**Exercise data**:
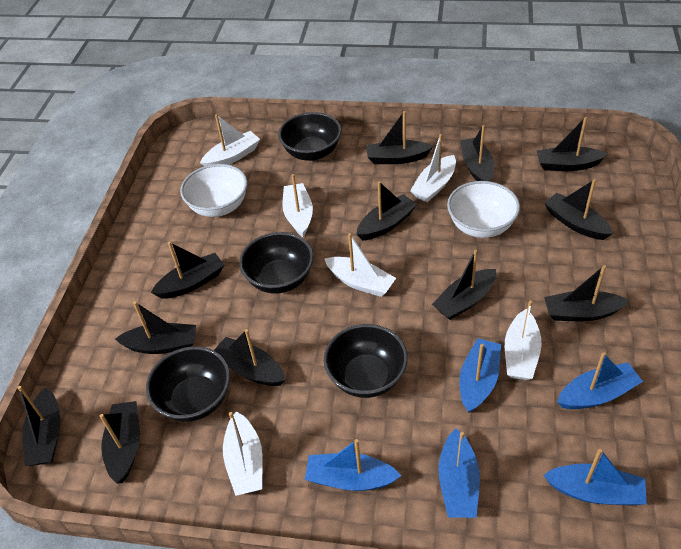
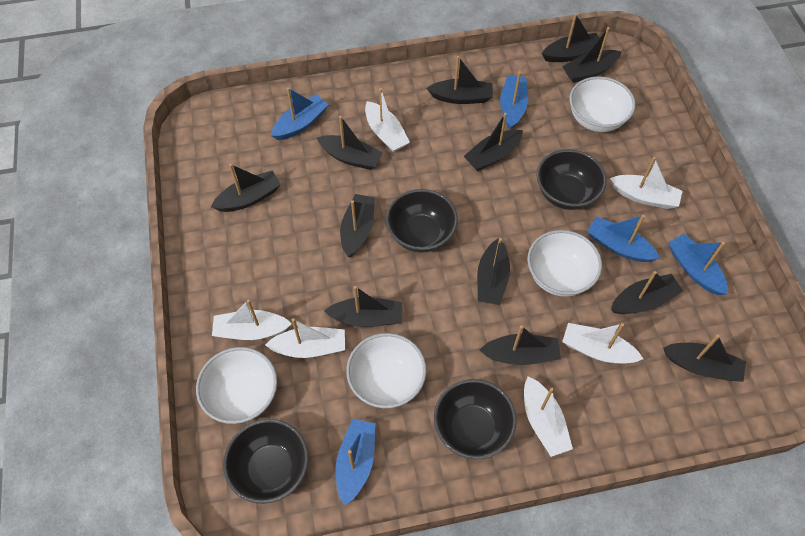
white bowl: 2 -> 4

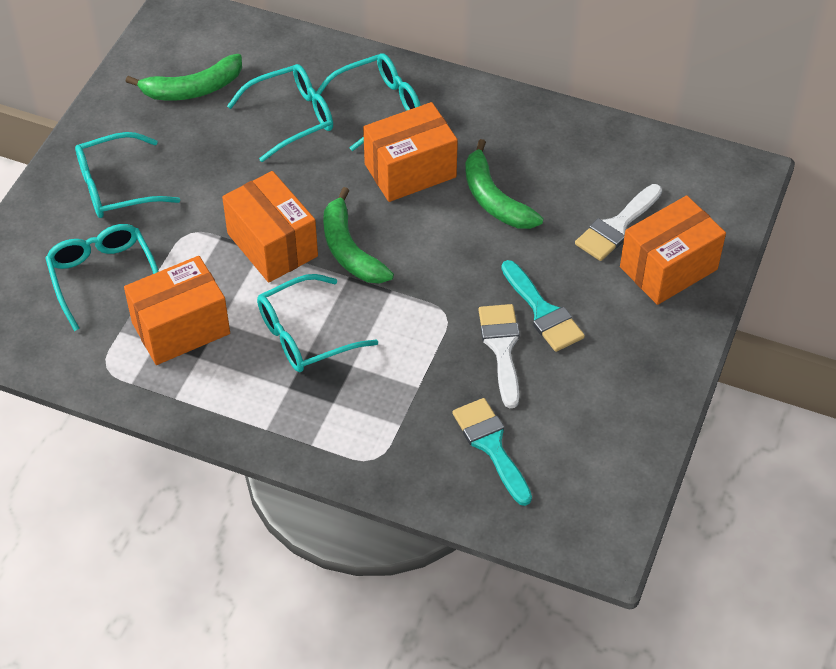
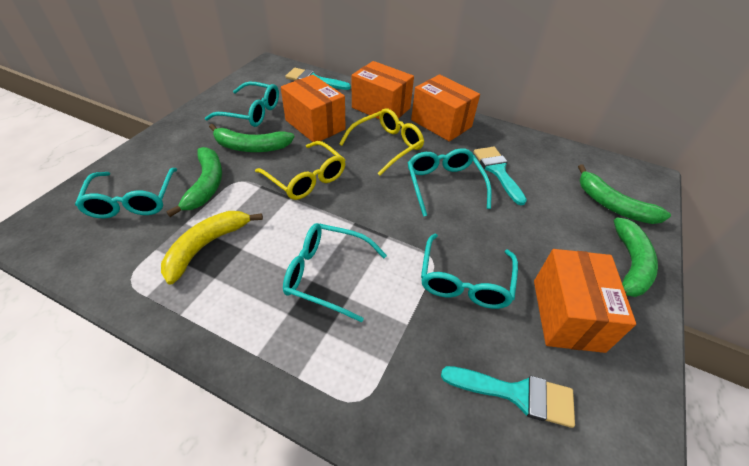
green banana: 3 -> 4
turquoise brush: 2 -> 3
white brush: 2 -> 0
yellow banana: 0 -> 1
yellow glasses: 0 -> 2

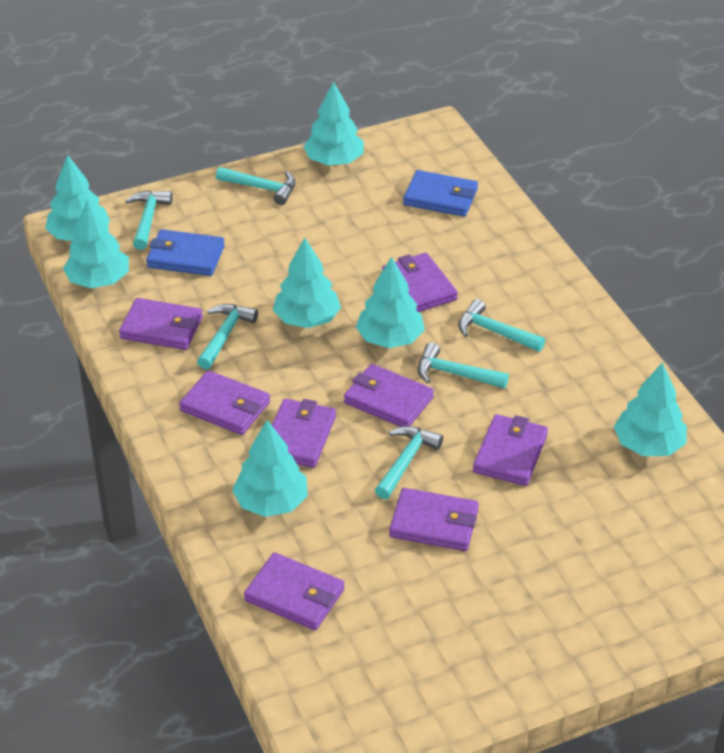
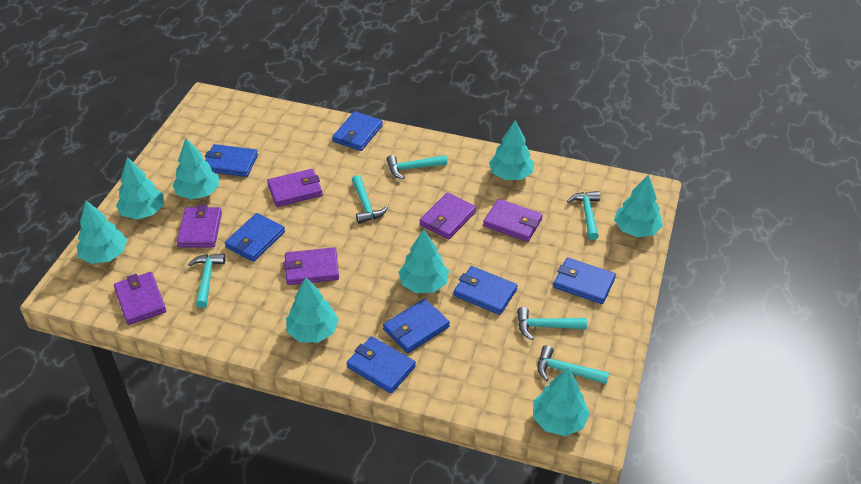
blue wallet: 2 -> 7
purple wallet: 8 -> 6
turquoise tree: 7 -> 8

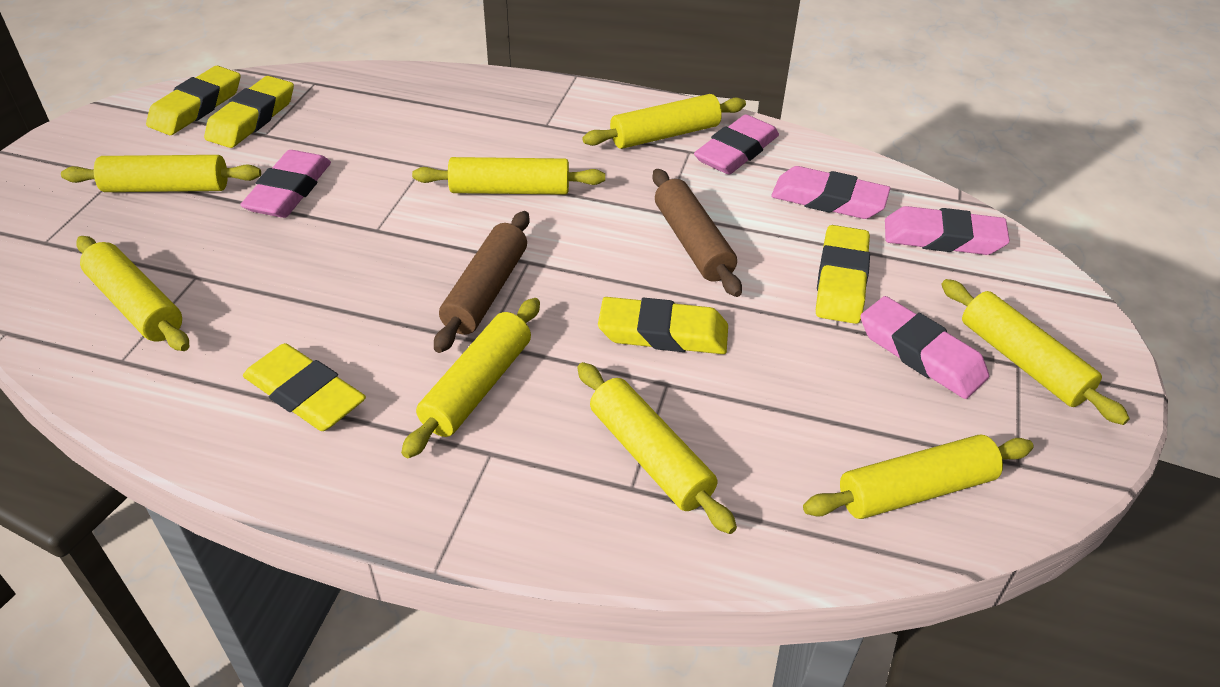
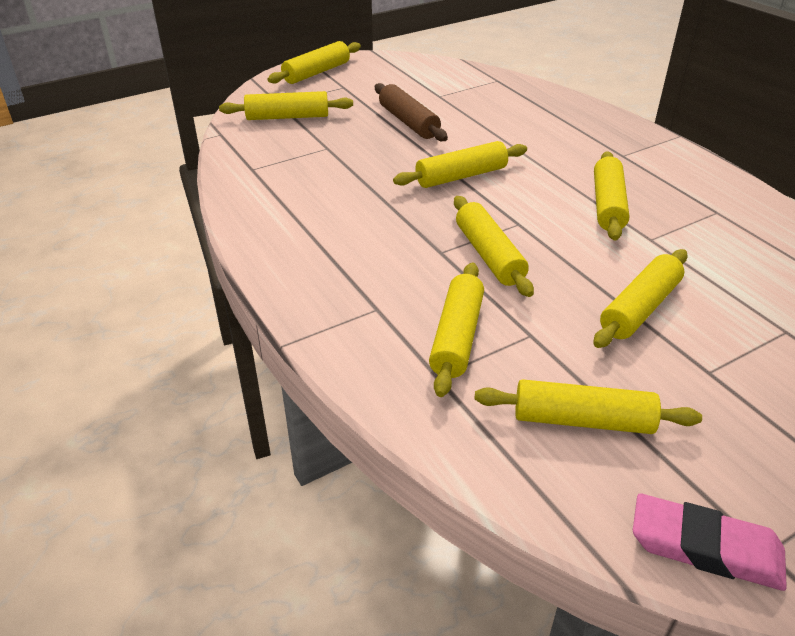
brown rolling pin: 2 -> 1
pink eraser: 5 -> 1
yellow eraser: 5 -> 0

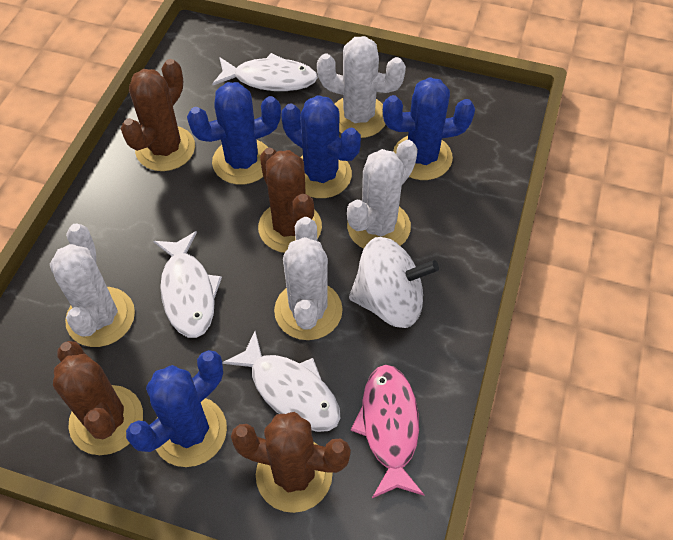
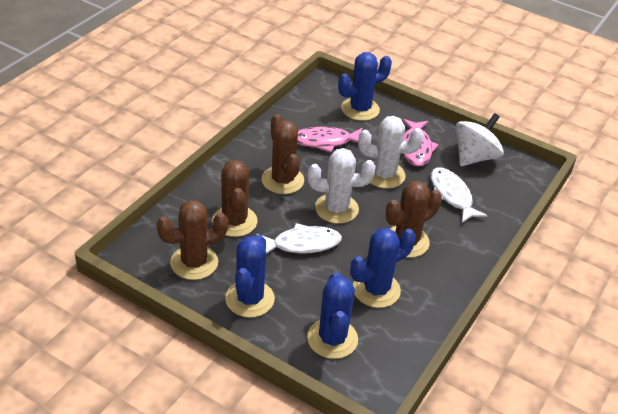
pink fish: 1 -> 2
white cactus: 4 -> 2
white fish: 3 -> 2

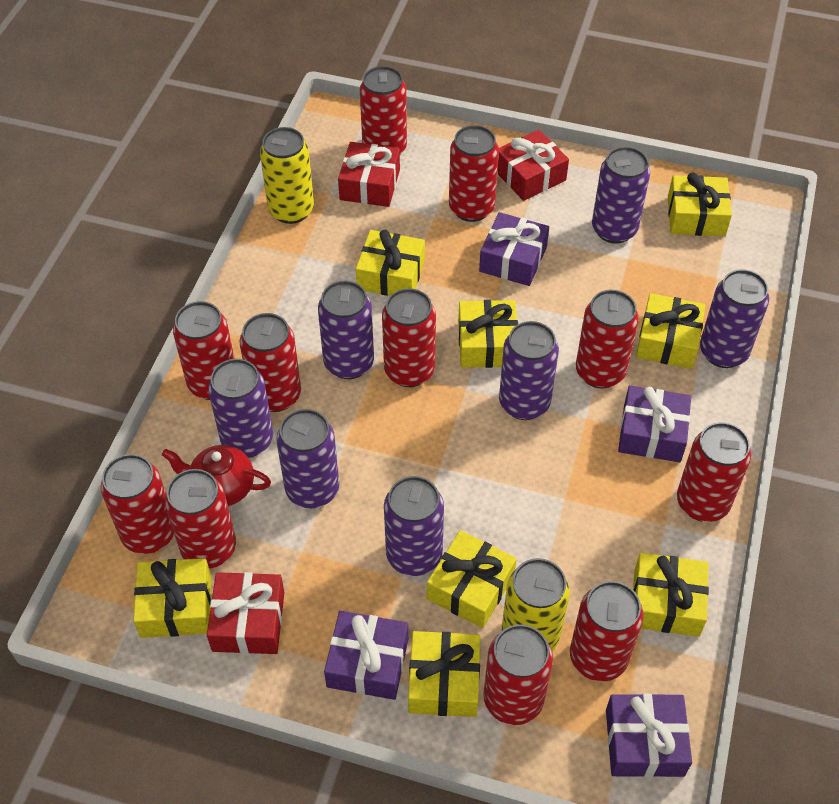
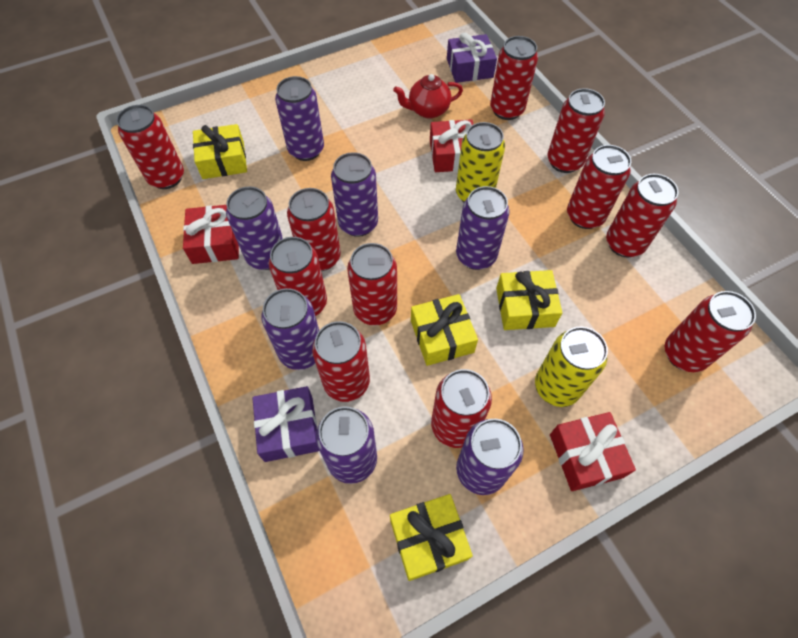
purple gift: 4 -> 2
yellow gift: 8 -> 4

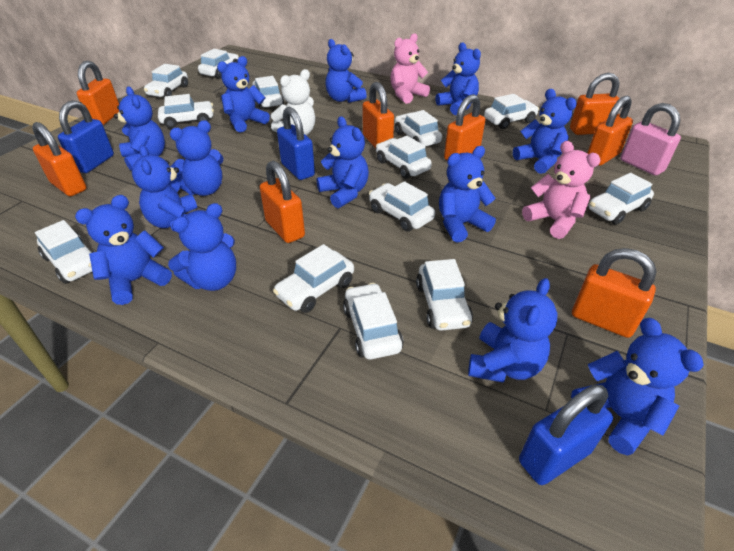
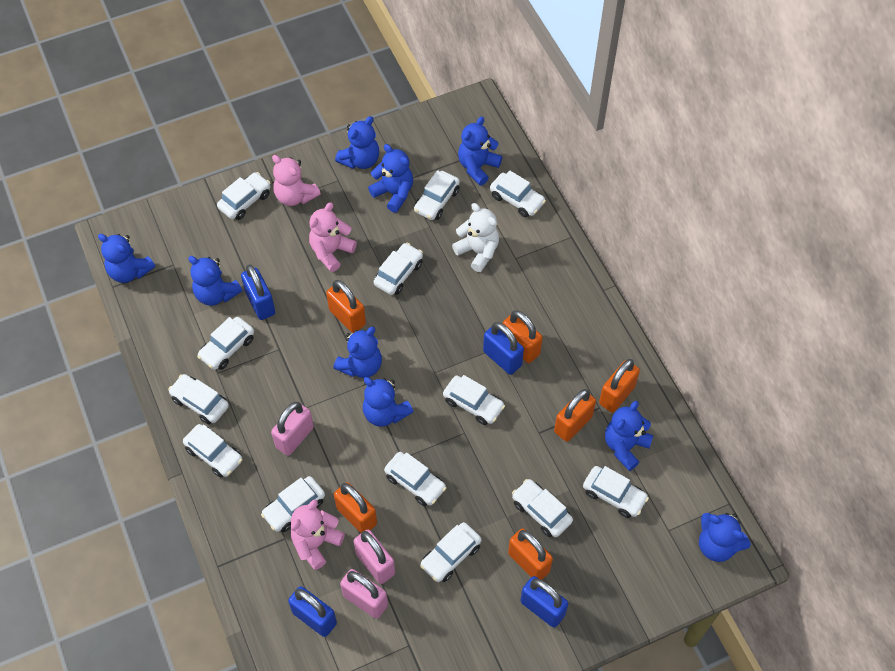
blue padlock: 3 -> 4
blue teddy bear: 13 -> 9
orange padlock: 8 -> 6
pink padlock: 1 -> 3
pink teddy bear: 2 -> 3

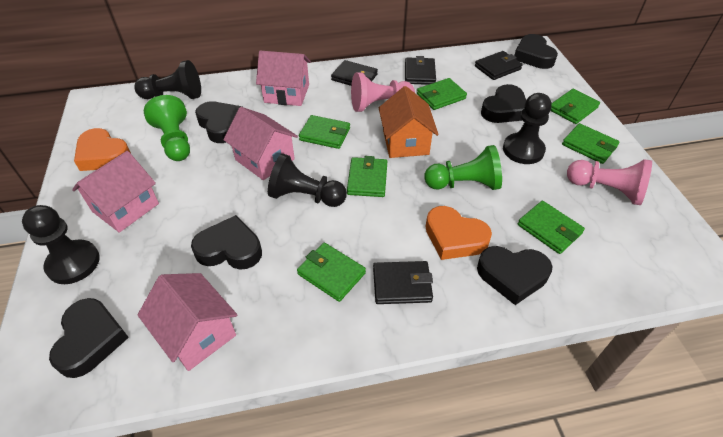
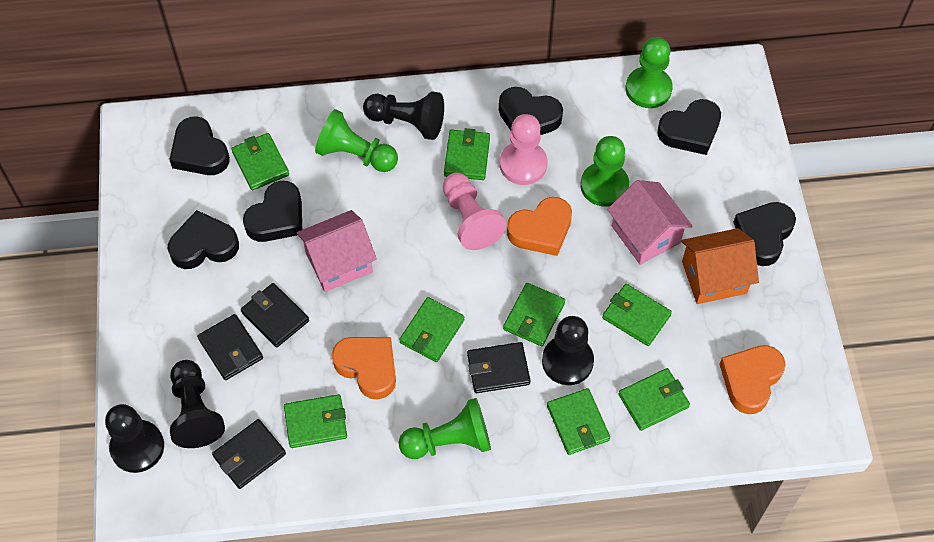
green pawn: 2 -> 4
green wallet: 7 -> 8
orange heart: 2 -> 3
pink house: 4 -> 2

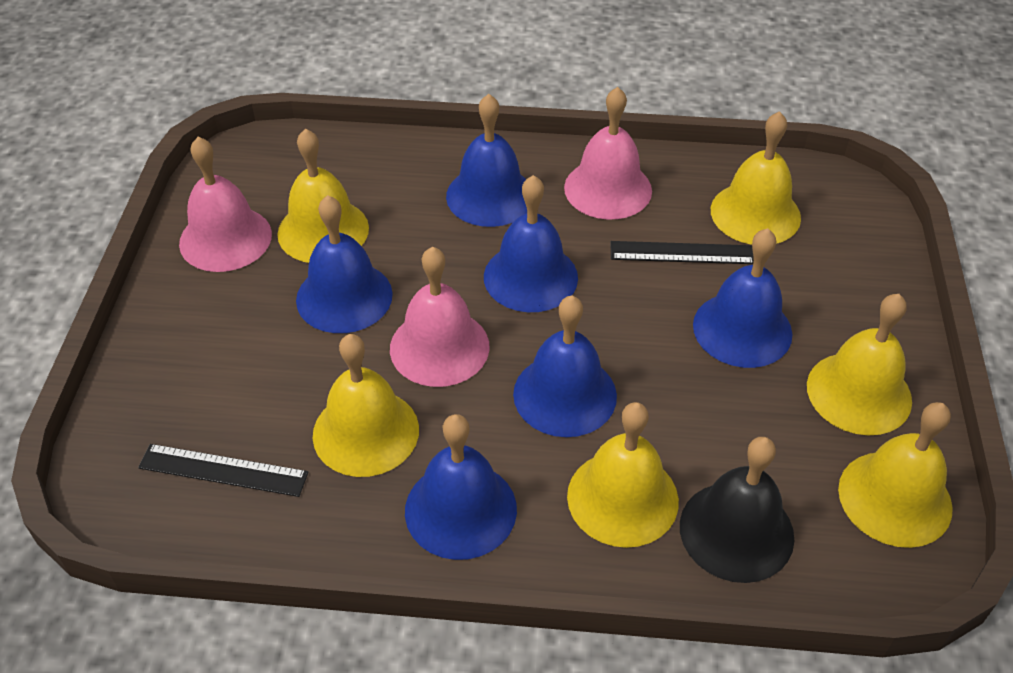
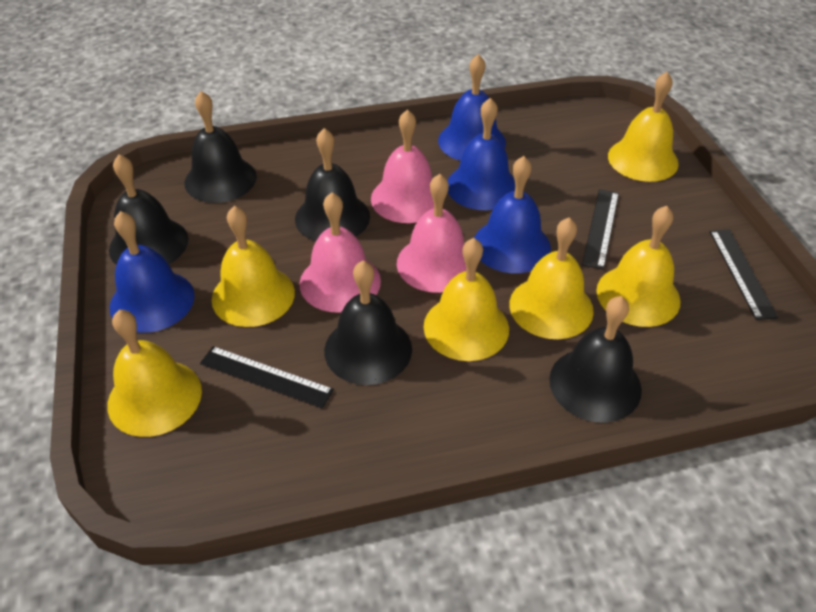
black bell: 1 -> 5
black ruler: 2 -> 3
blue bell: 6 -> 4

**Problem statement**:
Your copy of the entries must be exact and must contain no pictures.

**Output below**:
white bowl: 2 -> 4

green banana: 3 -> 4
turquoise brush: 2 -> 3
white brush: 2 -> 0
yellow banana: 0 -> 1
yellow glasses: 0 -> 2

blue wallet: 2 -> 7
purple wallet: 8 -> 6
turquoise tree: 7 -> 8

brown rolling pin: 2 -> 1
pink eraser: 5 -> 1
yellow eraser: 5 -> 0

pink fish: 1 -> 2
white cactus: 4 -> 2
white fish: 3 -> 2

purple gift: 4 -> 2
yellow gift: 8 -> 4

blue padlock: 3 -> 4
blue teddy bear: 13 -> 9
orange padlock: 8 -> 6
pink padlock: 1 -> 3
pink teddy bear: 2 -> 3

green pawn: 2 -> 4
green wallet: 7 -> 8
orange heart: 2 -> 3
pink house: 4 -> 2

black bell: 1 -> 5
black ruler: 2 -> 3
blue bell: 6 -> 4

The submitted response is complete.